[Start of Attachment]
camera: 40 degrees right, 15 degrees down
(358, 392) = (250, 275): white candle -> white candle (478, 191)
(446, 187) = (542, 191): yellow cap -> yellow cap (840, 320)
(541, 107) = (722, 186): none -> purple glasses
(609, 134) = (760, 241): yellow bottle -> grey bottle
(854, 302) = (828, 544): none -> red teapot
[End of Attachment]
§ Your objective
From the line containing "(358, 392) = (250, 275): white" to the last line of the material, please quote every line exactly and only those.

§ Solution to the exercise
(358, 392) = (250, 275): white candle -> white candle (478, 191)
(446, 187) = (542, 191): yellow cap -> yellow cap (840, 320)
(541, 107) = (722, 186): none -> purple glasses
(609, 134) = (760, 241): yellow bottle -> grey bottle
(854, 302) = (828, 544): none -> red teapot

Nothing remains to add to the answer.